==== GIVEN DATA

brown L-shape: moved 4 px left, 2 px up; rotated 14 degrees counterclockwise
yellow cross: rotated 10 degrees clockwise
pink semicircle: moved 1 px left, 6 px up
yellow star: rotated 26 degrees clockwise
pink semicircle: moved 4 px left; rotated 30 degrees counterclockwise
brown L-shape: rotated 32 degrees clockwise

========

* PROBLEM DESCRIPTION:
Give these records as a JSON list of strings, with one string for each line and any blank lines left out.

* REPLY:
[
  "brown L-shape: moved 4 px left, 2 px up; rotated 14 degrees counterclockwise",
  "yellow cross: rotated 10 degrees clockwise",
  "pink semicircle: moved 1 px left, 6 px up",
  "yellow star: rotated 26 degrees clockwise",
  "pink semicircle: moved 4 px left; rotated 30 degrees counterclockwise",
  "brown L-shape: rotated 32 degrees clockwise"
]